WHAT YOU HAVE TO DO - Verbatim output of the lines below is required, with the images omitted.

BEGIN AVAILABLE DATA

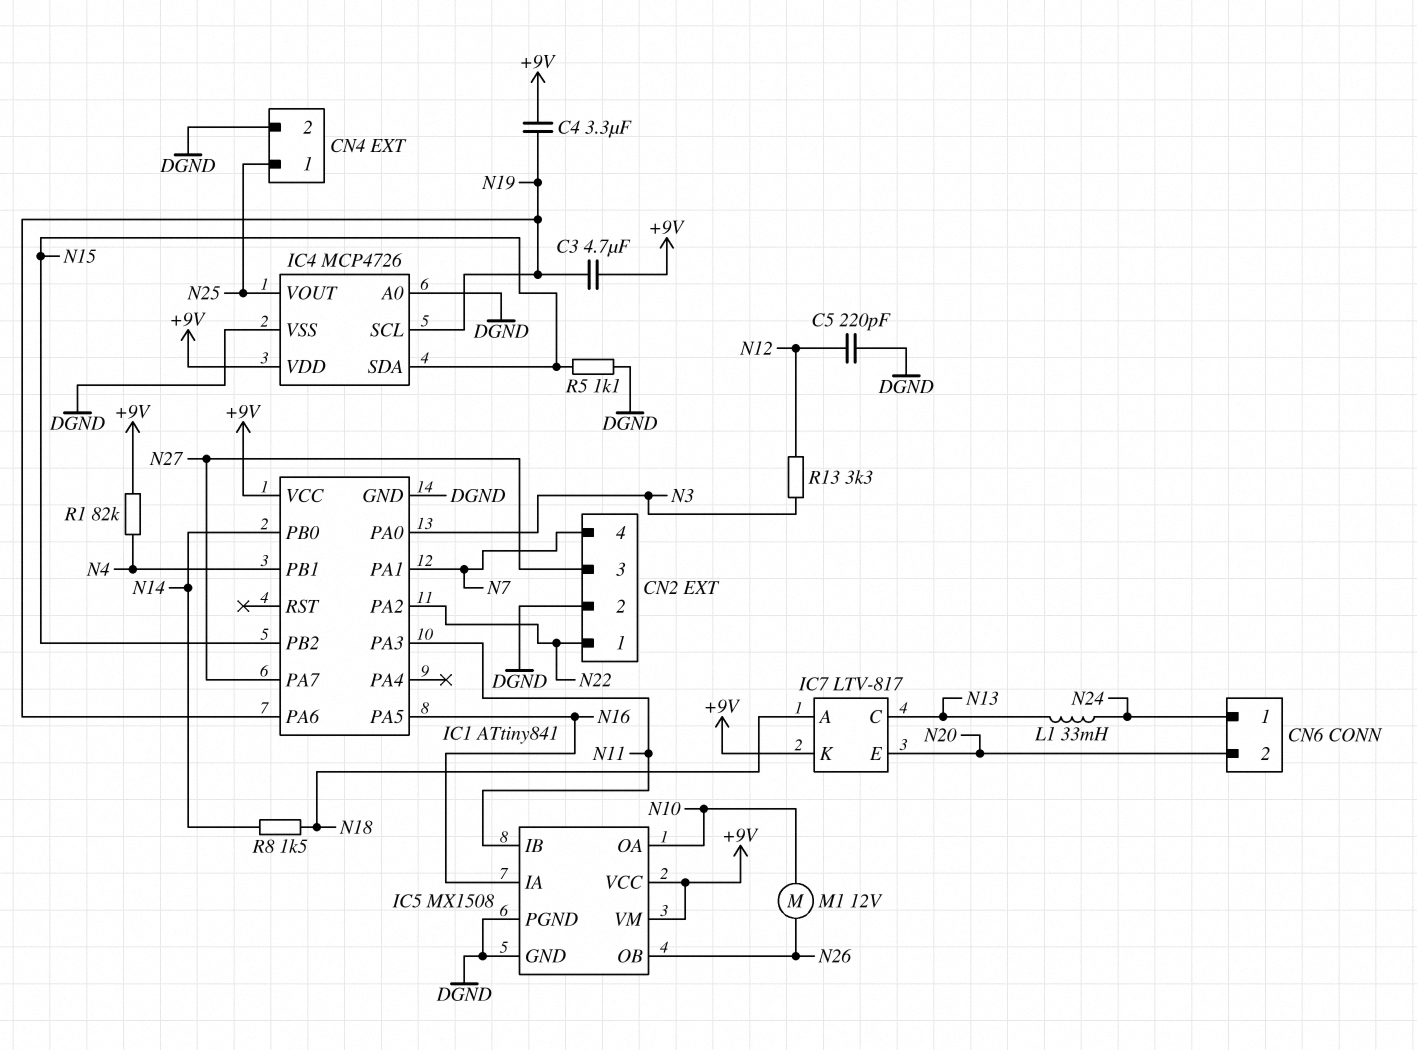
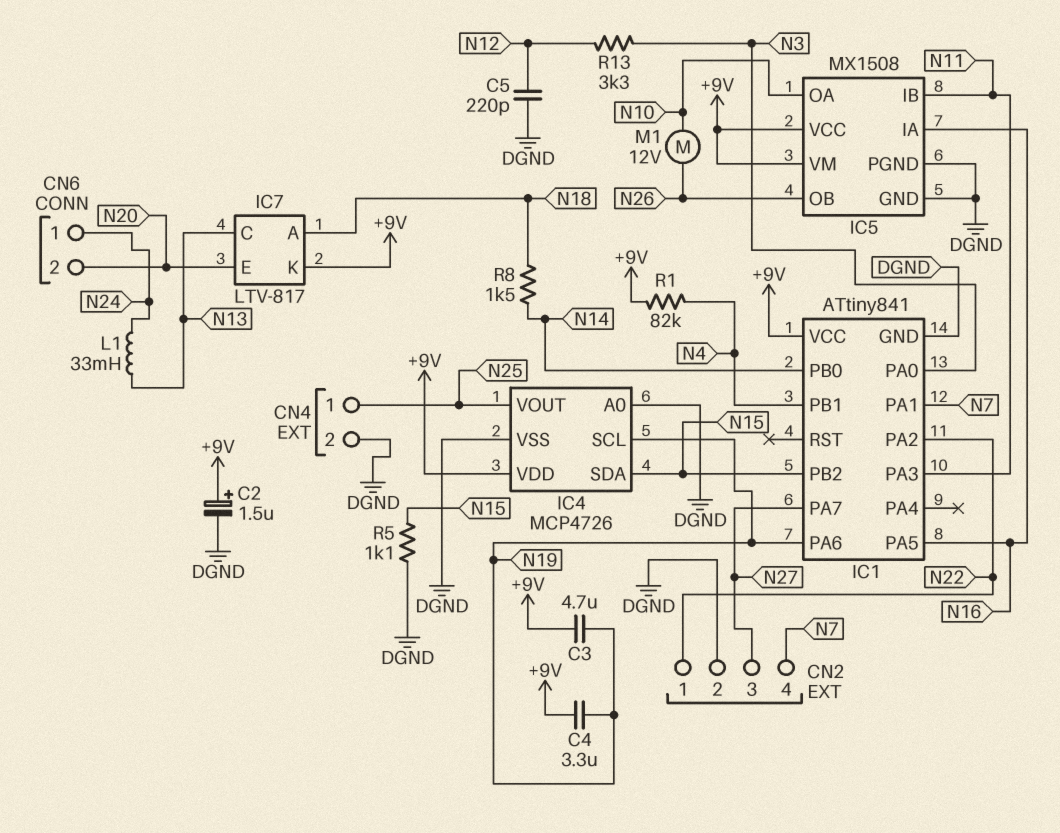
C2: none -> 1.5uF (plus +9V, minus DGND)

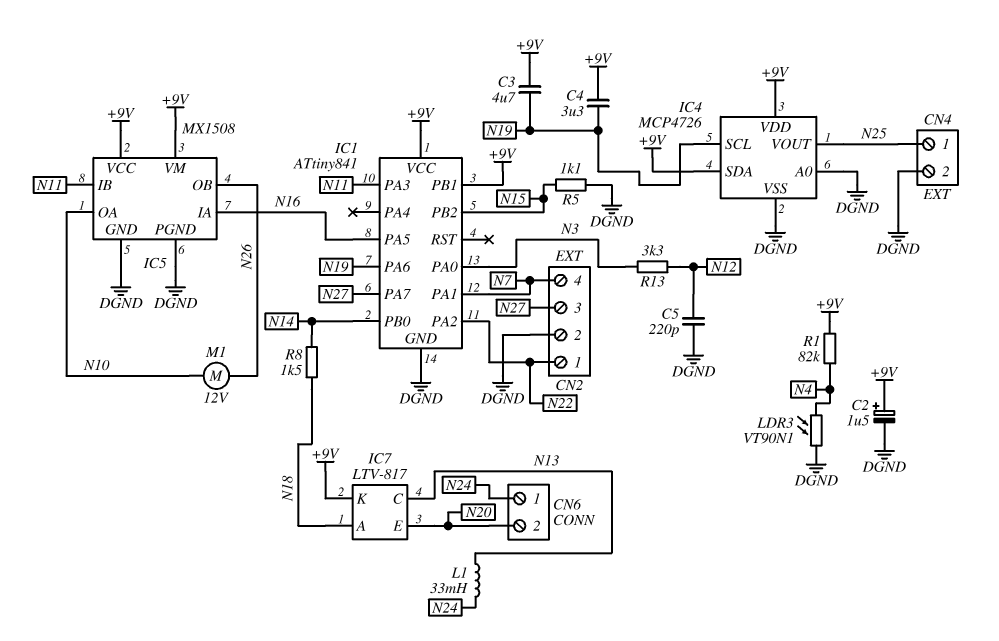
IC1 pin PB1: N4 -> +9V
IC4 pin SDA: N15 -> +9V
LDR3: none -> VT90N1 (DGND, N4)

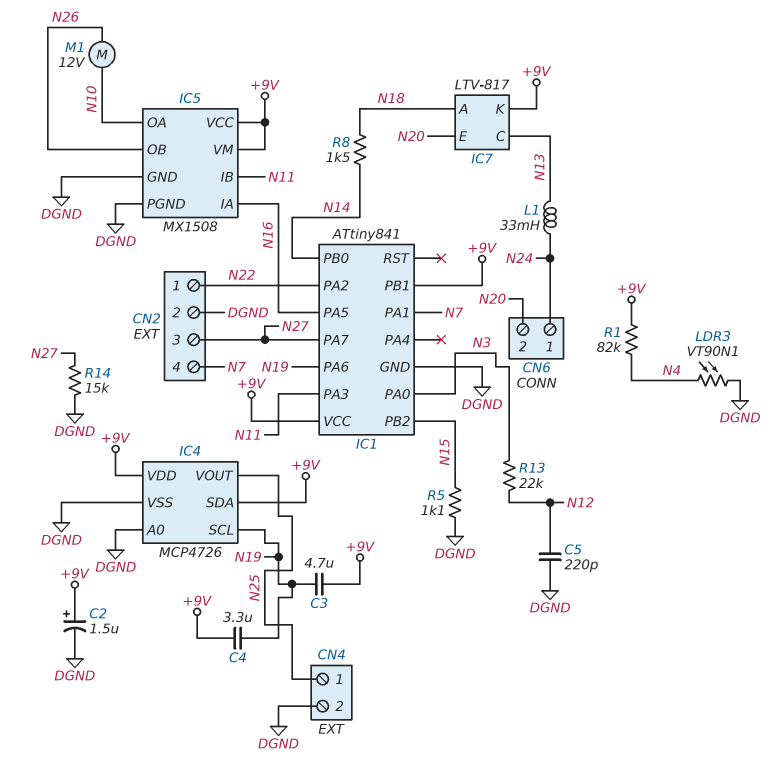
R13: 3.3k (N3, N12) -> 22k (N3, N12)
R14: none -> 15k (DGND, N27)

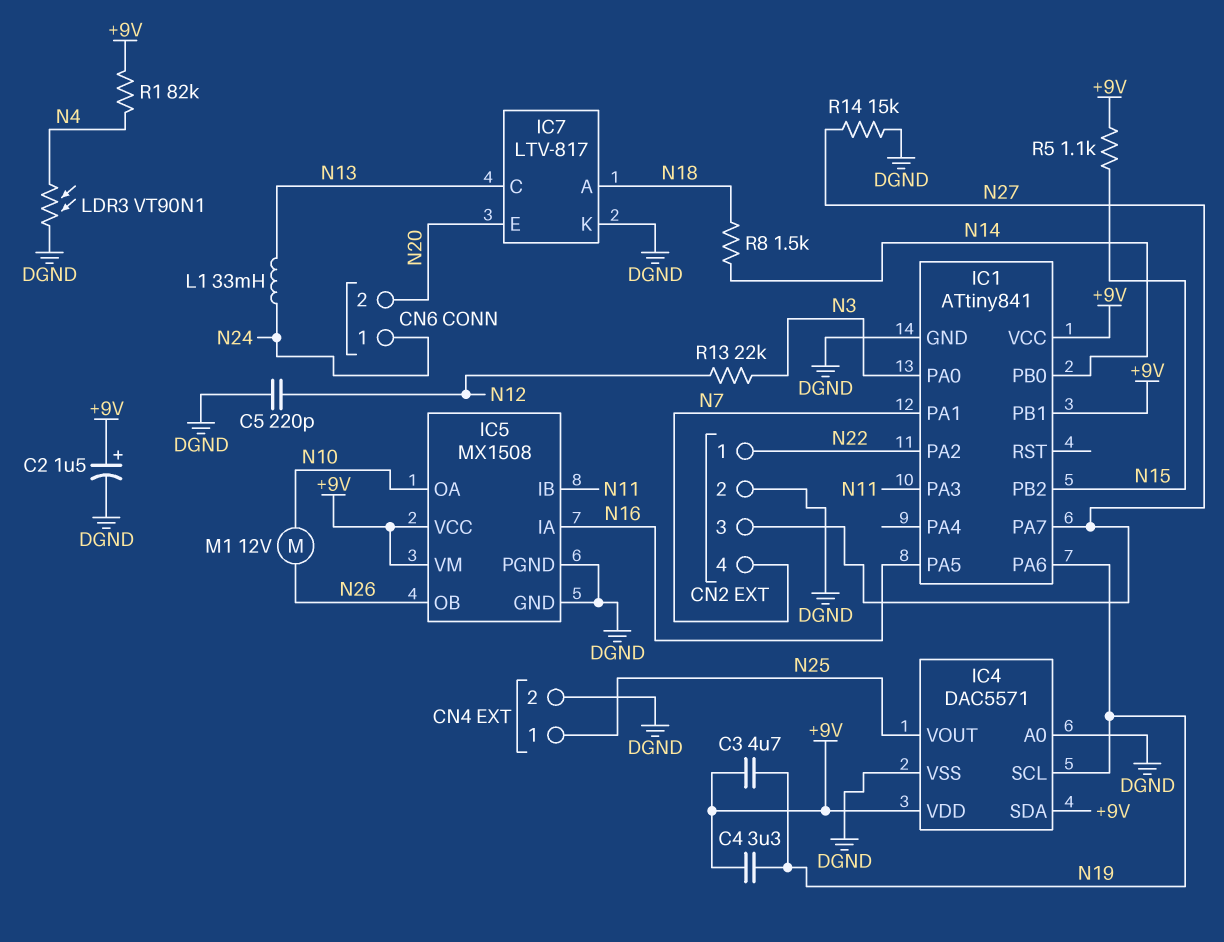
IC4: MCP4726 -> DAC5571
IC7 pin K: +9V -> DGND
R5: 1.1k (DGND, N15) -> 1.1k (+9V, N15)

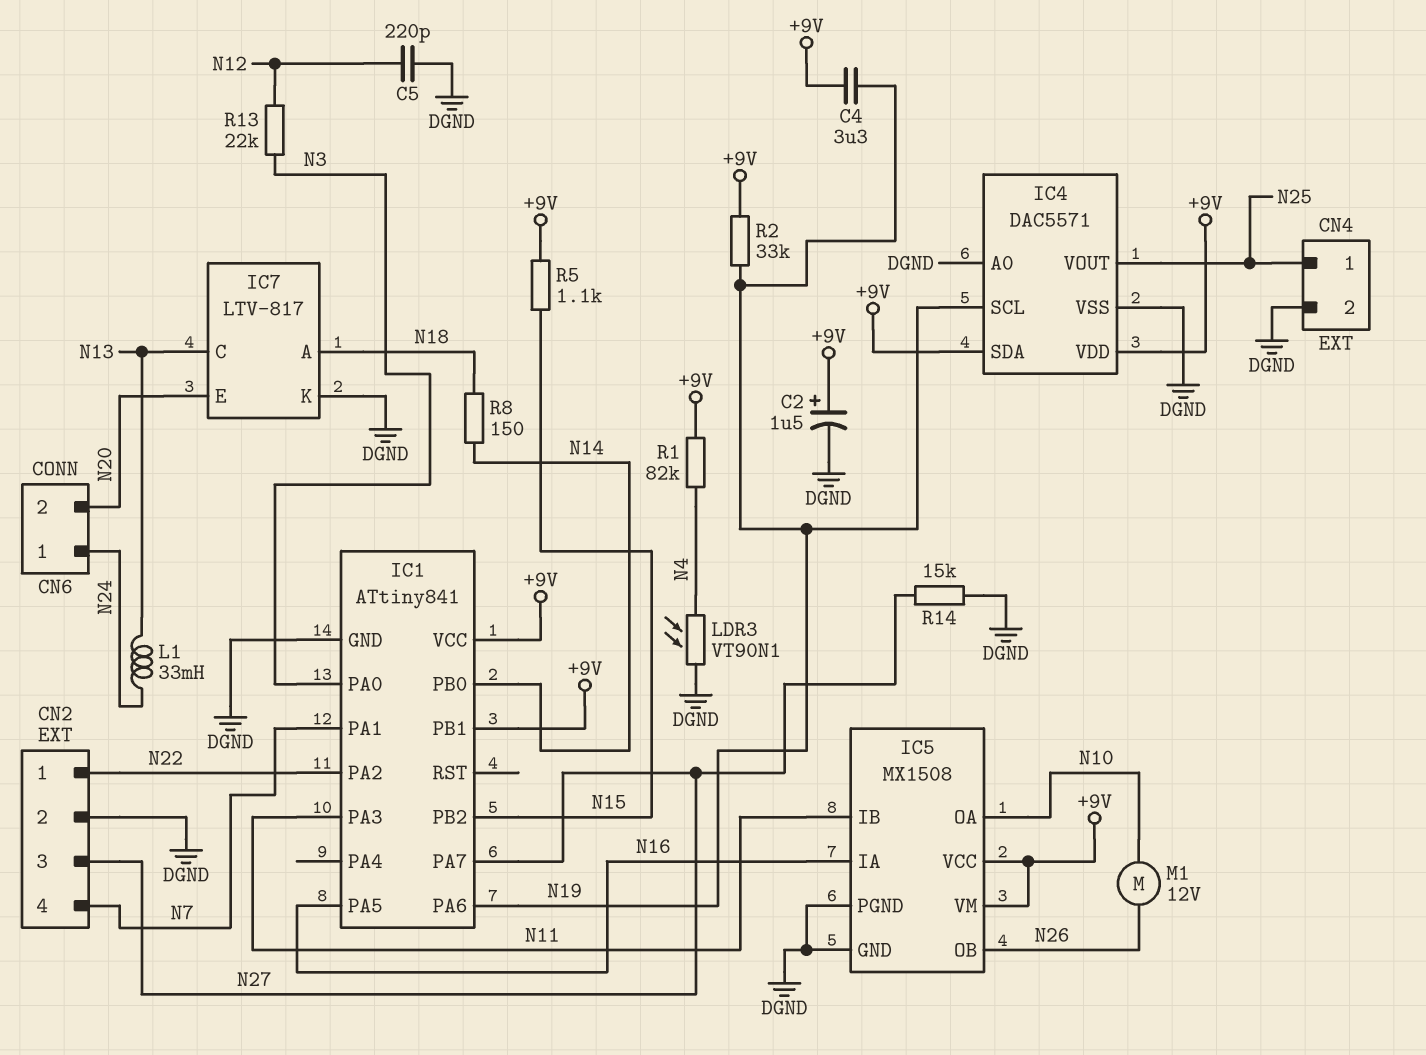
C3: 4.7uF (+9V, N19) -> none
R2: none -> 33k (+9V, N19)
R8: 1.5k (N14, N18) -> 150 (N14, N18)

END AVAILABLE DATA

RESULT OF THIS EXERCISE -
C2: none -> 1.5uF (plus +9V, minus DGND)

IC1 pin PB1: N4 -> +9V
IC4 pin SDA: N15 -> +9V
LDR3: none -> VT90N1 (DGND, N4)

R13: 3.3k (N3, N12) -> 22k (N3, N12)
R14: none -> 15k (DGND, N27)

IC4: MCP4726 -> DAC5571
IC7 pin K: +9V -> DGND
R5: 1.1k (DGND, N15) -> 1.1k (+9V, N15)

C3: 4.7uF (+9V, N19) -> none
R2: none -> 33k (+9V, N19)
R8: 1.5k (N14, N18) -> 150 (N14, N18)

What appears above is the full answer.